- **DATA TO PROCESS**:
■ ■ ■ ■ ■

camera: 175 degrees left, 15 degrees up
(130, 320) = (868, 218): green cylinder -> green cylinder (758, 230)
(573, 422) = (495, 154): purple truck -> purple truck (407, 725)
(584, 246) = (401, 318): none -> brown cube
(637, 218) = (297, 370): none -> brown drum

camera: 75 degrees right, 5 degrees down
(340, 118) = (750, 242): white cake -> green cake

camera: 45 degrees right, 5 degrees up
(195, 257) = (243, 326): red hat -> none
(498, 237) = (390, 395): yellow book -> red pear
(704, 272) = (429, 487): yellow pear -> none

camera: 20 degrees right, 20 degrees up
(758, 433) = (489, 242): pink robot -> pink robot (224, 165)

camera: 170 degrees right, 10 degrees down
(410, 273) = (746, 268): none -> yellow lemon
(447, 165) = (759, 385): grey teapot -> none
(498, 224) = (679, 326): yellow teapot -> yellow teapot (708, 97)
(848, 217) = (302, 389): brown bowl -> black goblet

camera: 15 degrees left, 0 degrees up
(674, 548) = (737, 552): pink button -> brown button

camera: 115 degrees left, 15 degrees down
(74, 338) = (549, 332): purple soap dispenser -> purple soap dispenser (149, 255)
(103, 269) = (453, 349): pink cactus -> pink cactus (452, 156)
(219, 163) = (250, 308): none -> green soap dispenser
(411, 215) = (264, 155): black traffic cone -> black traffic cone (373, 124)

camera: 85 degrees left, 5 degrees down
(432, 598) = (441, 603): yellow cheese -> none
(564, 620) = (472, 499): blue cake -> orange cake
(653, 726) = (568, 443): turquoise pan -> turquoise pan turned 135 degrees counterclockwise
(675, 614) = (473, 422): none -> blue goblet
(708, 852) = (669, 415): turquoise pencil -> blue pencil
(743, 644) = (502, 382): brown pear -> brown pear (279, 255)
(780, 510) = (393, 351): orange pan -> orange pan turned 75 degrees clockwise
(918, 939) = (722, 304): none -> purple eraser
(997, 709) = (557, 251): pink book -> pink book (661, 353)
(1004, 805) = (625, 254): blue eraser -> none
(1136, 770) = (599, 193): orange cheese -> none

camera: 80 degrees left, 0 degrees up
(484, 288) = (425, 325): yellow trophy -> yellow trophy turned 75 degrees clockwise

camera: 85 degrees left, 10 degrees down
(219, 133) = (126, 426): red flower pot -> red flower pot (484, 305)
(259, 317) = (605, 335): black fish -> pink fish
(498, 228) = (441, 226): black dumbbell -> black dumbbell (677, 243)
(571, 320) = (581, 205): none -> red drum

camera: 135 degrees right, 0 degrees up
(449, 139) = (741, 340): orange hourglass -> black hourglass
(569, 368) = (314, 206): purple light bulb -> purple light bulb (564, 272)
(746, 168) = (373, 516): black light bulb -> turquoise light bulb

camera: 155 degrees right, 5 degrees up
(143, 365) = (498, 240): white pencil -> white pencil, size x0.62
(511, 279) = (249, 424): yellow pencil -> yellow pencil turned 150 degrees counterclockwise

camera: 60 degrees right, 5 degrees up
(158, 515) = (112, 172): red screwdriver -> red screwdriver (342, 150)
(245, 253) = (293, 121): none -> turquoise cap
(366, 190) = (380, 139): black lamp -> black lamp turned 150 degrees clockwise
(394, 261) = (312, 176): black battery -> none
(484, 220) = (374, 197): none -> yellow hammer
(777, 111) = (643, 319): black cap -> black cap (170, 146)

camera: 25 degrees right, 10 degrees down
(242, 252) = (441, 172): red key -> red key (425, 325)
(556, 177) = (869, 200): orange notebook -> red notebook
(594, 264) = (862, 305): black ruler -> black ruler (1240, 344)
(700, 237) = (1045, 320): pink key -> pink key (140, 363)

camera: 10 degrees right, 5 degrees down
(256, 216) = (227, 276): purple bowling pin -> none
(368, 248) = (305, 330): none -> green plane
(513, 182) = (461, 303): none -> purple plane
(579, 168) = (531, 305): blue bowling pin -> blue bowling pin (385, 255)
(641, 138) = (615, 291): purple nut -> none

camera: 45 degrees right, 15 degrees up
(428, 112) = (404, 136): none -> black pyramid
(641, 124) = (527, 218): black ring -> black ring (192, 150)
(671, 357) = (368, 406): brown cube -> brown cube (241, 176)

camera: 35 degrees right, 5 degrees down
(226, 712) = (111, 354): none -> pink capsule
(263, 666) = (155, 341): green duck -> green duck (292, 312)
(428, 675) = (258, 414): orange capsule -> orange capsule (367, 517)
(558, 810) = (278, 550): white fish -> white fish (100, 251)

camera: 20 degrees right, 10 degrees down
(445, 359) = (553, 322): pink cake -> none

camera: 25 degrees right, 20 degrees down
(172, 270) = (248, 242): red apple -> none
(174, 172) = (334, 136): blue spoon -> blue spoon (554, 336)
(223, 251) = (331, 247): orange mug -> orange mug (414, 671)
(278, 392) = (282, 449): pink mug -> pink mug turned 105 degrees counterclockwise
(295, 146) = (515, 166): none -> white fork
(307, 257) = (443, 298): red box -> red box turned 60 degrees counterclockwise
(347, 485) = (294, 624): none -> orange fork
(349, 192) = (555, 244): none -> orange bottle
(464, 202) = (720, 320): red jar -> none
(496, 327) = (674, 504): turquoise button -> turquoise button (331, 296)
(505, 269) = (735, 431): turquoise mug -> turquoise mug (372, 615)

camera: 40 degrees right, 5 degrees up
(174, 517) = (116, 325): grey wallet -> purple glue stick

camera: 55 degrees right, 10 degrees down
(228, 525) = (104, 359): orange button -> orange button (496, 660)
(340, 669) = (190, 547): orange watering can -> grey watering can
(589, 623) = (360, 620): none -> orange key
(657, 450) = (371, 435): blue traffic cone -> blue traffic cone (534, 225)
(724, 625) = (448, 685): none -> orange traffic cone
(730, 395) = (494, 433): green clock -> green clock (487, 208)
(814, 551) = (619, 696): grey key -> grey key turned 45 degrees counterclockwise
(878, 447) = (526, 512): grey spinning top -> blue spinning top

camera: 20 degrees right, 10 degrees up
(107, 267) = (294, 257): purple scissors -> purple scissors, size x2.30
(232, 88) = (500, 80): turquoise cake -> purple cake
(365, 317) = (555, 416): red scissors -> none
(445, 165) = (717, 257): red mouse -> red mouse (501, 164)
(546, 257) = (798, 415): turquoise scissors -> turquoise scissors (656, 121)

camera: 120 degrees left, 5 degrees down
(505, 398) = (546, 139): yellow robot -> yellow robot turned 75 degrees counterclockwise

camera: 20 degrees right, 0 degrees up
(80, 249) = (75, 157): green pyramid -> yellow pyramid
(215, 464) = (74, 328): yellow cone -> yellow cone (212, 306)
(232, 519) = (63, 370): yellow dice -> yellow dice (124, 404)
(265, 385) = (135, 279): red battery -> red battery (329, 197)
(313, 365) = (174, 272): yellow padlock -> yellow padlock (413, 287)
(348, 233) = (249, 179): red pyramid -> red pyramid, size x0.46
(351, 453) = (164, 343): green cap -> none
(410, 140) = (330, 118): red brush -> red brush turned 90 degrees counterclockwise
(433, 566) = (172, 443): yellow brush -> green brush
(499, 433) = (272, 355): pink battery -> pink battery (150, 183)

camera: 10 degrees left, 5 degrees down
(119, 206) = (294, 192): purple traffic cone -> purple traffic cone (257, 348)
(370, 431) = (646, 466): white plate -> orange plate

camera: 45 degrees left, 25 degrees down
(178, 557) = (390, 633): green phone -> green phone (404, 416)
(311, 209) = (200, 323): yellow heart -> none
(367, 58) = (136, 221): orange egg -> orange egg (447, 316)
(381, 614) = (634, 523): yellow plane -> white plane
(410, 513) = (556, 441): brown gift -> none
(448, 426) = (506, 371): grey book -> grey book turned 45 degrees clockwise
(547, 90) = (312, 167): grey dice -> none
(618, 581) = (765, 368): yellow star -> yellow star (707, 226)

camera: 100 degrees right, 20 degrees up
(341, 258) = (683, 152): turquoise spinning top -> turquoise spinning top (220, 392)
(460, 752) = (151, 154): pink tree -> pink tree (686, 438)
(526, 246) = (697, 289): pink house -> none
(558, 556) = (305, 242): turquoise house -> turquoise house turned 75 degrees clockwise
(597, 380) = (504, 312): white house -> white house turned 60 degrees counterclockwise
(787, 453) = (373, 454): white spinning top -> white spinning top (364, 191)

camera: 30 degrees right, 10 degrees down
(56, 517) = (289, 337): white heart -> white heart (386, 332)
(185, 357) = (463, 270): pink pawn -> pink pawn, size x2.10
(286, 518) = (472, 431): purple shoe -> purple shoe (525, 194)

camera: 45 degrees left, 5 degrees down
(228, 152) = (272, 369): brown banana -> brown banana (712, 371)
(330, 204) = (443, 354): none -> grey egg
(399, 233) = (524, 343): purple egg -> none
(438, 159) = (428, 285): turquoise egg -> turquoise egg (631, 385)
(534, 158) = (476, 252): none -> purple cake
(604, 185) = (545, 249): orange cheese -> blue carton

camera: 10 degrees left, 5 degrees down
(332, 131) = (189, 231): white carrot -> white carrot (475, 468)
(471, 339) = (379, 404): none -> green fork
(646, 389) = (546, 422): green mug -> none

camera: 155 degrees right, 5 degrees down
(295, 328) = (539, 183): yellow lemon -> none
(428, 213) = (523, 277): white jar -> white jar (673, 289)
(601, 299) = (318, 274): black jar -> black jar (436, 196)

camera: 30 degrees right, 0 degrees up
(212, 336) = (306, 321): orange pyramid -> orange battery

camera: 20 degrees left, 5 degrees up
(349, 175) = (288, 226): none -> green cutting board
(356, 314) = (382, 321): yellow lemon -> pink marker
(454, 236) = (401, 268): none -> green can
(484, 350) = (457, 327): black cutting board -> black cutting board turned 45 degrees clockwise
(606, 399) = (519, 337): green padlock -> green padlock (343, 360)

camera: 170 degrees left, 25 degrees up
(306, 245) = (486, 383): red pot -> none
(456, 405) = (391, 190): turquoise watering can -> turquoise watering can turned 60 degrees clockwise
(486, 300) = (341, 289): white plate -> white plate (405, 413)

■ ■ ■ ■ ■

- **EXERCISE DIRECTIONS**: Set down each line of the material verbatim, from the first line through the line that contains "(195, 257) = (243, 326): red hat -> none".

- **ANSWER TO THE EXERCISE**:
camera: 175 degrees left, 15 degrees up
(130, 320) = (868, 218): green cylinder -> green cylinder (758, 230)
(573, 422) = (495, 154): purple truck -> purple truck (407, 725)
(584, 246) = (401, 318): none -> brown cube
(637, 218) = (297, 370): none -> brown drum

camera: 75 degrees right, 5 degrees down
(340, 118) = (750, 242): white cake -> green cake

camera: 45 degrees right, 5 degrees up
(195, 257) = (243, 326): red hat -> none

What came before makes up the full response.